Stored records
================
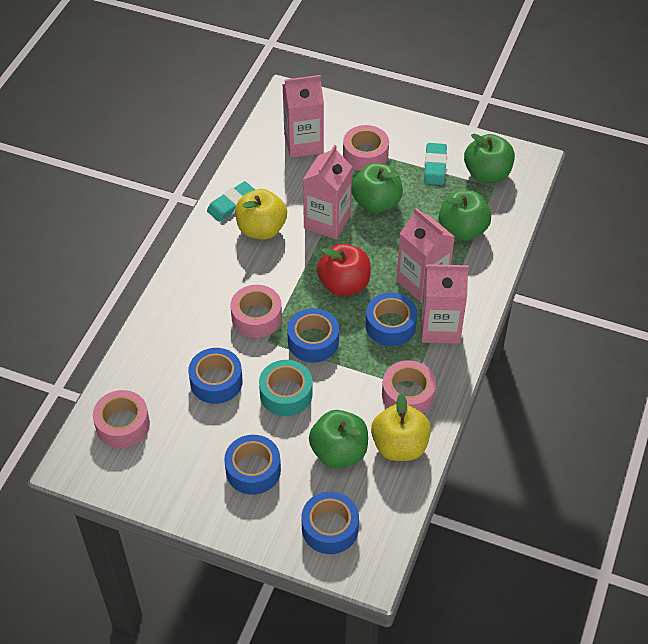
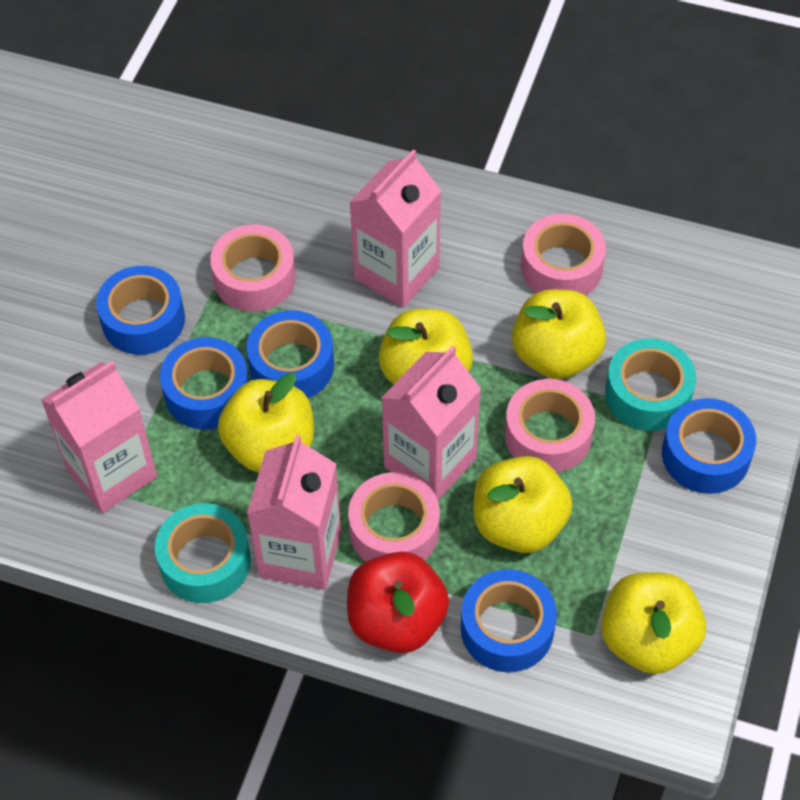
green apple: 4 -> 0
turquoise eraser: 2 -> 0
turquoise tape: 1 -> 2
yellow apple: 2 -> 5

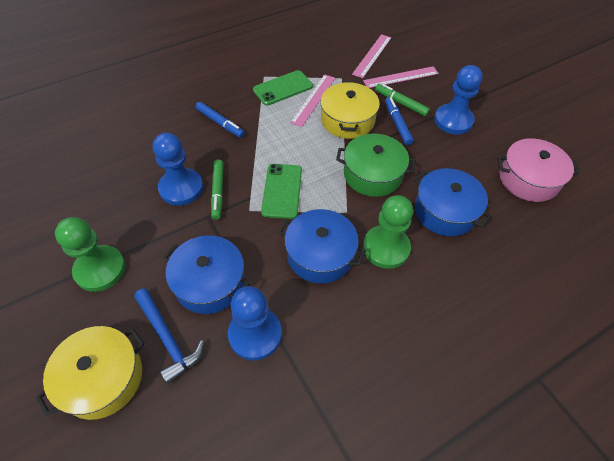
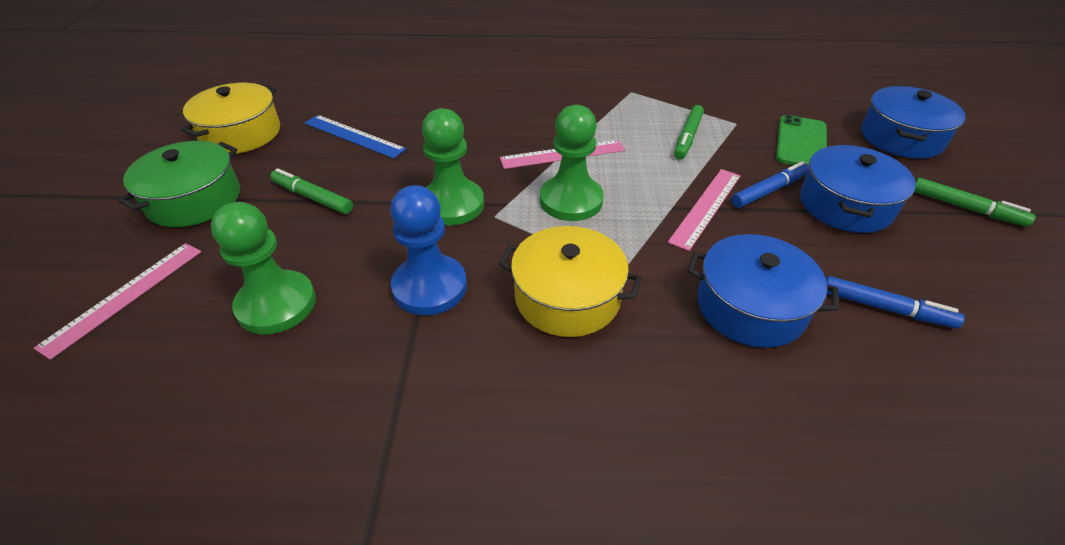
blue hammer: 1 -> 0
blue pawn: 3 -> 1
blue ruler: 0 -> 1
green marker: 2 -> 3
green pawn: 2 -> 3
green phone: 2 -> 1
pink pot: 1 -> 0

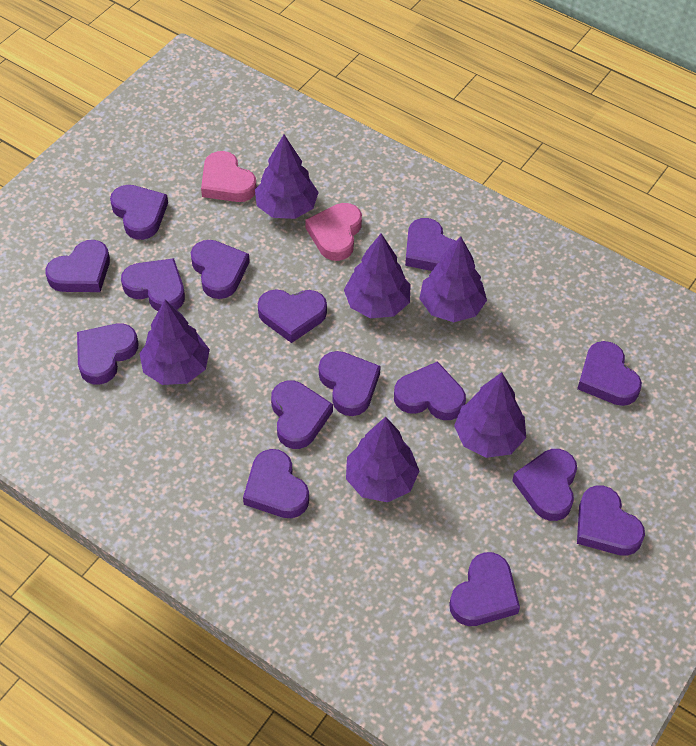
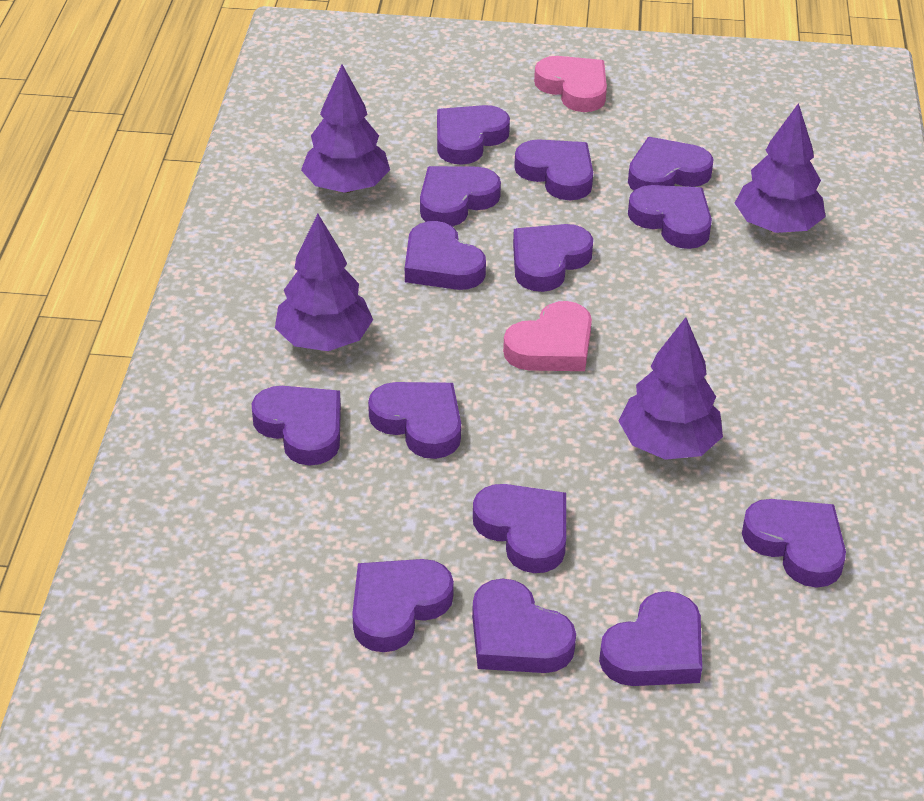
purple heart: 15 -> 14
purple tree: 6 -> 4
================
- **Work required**: The answer must consist solely of the lines from the line containing "blue pawn: 3 -> 1" to the end of the data, reproduced exactly, with every picture left out.

- **Result of this exercise**:
blue pawn: 3 -> 1
blue ruler: 0 -> 1
green marker: 2 -> 3
green pawn: 2 -> 3
green phone: 2 -> 1
pink pot: 1 -> 0

purple heart: 15 -> 14
purple tree: 6 -> 4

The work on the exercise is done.